**WHAT THIS TASK INVOLVES:** Your task is to quote the material that follows, in full and exactly.

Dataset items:
- - - - - - -
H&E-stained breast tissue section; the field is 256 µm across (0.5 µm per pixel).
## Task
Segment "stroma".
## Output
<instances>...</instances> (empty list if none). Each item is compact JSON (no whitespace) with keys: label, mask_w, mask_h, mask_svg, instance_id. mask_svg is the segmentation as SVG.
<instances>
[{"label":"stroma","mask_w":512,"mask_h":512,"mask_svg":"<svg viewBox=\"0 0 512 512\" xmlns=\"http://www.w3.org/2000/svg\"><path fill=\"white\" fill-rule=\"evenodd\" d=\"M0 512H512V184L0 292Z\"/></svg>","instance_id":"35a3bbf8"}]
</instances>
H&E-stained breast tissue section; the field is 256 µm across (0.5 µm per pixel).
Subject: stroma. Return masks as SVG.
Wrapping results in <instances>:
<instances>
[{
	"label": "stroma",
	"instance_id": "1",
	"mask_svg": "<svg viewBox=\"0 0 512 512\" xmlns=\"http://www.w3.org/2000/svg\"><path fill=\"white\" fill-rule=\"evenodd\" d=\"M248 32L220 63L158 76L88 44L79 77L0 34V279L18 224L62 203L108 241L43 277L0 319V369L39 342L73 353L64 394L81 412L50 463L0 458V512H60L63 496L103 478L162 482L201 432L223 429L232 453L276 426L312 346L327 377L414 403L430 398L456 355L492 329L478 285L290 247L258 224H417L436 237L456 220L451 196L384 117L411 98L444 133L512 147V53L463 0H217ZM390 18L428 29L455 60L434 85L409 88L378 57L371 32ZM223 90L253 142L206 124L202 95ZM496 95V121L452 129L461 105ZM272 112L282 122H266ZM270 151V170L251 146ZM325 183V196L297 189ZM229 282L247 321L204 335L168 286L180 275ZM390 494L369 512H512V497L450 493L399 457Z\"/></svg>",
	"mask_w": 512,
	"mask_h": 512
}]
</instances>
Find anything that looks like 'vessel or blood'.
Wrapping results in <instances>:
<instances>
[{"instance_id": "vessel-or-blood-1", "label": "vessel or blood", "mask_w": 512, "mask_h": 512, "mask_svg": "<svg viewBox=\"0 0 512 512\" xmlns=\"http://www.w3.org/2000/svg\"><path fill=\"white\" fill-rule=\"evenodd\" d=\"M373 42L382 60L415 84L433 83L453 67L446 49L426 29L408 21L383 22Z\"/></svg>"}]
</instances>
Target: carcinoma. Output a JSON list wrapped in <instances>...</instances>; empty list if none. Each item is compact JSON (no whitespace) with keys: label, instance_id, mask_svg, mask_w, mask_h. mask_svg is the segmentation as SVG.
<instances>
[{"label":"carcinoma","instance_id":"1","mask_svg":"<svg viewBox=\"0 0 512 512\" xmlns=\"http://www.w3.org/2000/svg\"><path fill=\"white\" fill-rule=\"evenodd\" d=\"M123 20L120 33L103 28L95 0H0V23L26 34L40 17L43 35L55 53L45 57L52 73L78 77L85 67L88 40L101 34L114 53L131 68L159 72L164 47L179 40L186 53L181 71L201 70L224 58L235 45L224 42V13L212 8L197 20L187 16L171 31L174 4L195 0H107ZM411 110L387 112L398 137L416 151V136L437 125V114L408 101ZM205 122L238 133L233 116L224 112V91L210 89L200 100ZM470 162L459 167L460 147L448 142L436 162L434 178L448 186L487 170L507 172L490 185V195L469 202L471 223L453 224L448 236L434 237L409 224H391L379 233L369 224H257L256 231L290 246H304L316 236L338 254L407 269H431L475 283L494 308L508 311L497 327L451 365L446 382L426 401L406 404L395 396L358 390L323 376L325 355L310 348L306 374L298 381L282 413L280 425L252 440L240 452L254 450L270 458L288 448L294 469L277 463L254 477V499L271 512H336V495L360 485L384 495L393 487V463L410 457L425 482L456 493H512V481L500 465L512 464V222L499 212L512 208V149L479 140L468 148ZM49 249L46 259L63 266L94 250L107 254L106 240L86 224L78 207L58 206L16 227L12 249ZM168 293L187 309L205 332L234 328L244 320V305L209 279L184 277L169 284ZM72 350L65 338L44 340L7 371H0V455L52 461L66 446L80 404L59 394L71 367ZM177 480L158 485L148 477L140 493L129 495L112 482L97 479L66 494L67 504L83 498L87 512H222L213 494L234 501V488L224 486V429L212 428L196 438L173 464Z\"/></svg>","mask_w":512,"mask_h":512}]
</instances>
- - - - - - -
**SOLUTION TO THE PROBLEM:**
H&E-stained breast tissue section; the field is 256 µm across (0.5 µm per pixel).
## Task
Segment "stroma".
## Output
<instances>...</instances> (empty list if none). Each item is compact JSON (no whitespace) with keys: label, mask_w, mask_h, mask_svg, instance_id. mask_svg is the segmentation as SVG.
<instances>
[{"label":"stroma","mask_w":512,"mask_h":512,"mask_svg":"<svg viewBox=\"0 0 512 512\" xmlns=\"http://www.w3.org/2000/svg\"><path fill=\"white\" fill-rule=\"evenodd\" d=\"M0 512H512V184L0 292Z\"/></svg>","instance_id":"35a3bbf8"}]
</instances>
H&E-stained breast tissue section; the field is 256 µm across (0.5 µm per pixel).
Subject: stroma. Return masks as SVG.
Wrapping results in <instances>:
<instances>
[{
	"label": "stroma",
	"instance_id": "1",
	"mask_svg": "<svg viewBox=\"0 0 512 512\" xmlns=\"http://www.w3.org/2000/svg\"><path fill=\"white\" fill-rule=\"evenodd\" d=\"M248 32L220 63L158 76L88 44L79 77L0 34V279L18 224L62 203L108 241L43 277L0 319V369L39 342L73 353L64 394L81 412L50 463L0 458V512H60L63 496L103 478L162 482L201 432L223 429L232 453L276 426L312 346L327 377L414 403L430 398L456 355L492 329L478 285L290 247L258 224H417L436 237L456 220L451 196L384 117L411 98L444 133L512 147V53L463 0H217ZM390 18L428 29L455 60L434 85L409 88L378 57L371 32ZM223 90L253 142L206 124L202 95ZM496 95V121L452 129L461 105ZM272 112L282 122H266ZM270 151V170L251 146ZM325 183V196L297 189ZM229 282L247 321L204 335L168 286L180 275ZM390 494L369 512H512V497L450 493L399 457Z\"/></svg>",
	"mask_w": 512,
	"mask_h": 512
}]
</instances>
Find anything that looks like 'vessel or blood'.
Wrapping results in <instances>:
<instances>
[{"instance_id": "vessel-or-blood-1", "label": "vessel or blood", "mask_w": 512, "mask_h": 512, "mask_svg": "<svg viewBox=\"0 0 512 512\" xmlns=\"http://www.w3.org/2000/svg\"><path fill=\"white\" fill-rule=\"evenodd\" d=\"M373 42L382 60L415 84L433 83L453 67L446 49L426 29L408 21L383 22Z\"/></svg>"}]
</instances>
Target: carcinoma. Output a JSON list wrapped in <instances>...</instances>; empty list if none. Each item is compact JSON (no whitespace) with keys: label, instance_id, mask_svg, mask_w, mask_h. mask_svg is the segmentation as SVG.
<instances>
[{"label":"carcinoma","instance_id":"1","mask_svg":"<svg viewBox=\"0 0 512 512\" xmlns=\"http://www.w3.org/2000/svg\"><path fill=\"white\" fill-rule=\"evenodd\" d=\"M123 20L120 33L103 28L95 0H0V23L26 34L40 17L43 35L55 53L45 57L52 73L78 77L85 67L88 40L101 34L114 53L131 68L159 72L164 47L179 40L186 53L181 71L201 70L224 58L235 45L224 42V13L212 8L197 20L187 16L171 31L174 4L195 0H107ZM411 110L387 112L398 137L416 151V136L437 125V114L408 101ZM205 122L238 133L233 116L224 112V91L210 89L200 100ZM470 162L459 167L460 147L448 142L436 162L434 178L448 186L487 170L507 172L490 185V195L469 202L471 223L453 224L448 236L434 237L409 224H391L379 233L369 224H257L256 231L290 246H304L316 236L338 254L407 269H431L475 283L494 308L508 311L497 327L451 365L446 382L426 401L406 404L395 396L358 390L323 376L325 355L310 348L306 374L298 381L282 413L280 425L252 440L240 452L254 450L270 458L288 448L294 469L277 463L254 477V499L271 512H336V495L360 485L384 495L393 487V463L410 457L425 482L456 493H512V481L500 465L512 464V222L499 212L512 208V149L479 140L468 148ZM49 249L46 259L63 266L94 250L107 254L106 240L86 224L78 207L58 206L16 227L12 249ZM168 293L187 309L205 332L234 328L244 320V305L209 279L184 277L169 284ZM72 350L65 338L44 340L7 371H0V455L52 461L66 446L80 404L59 394L71 367ZM177 480L158 485L148 477L140 493L129 495L112 482L97 479L66 494L67 504L83 498L87 512H222L213 494L234 501V488L224 486V429L212 428L196 438L173 464Z\"/></svg>","mask_w":512,"mask_h":512}]
</instances>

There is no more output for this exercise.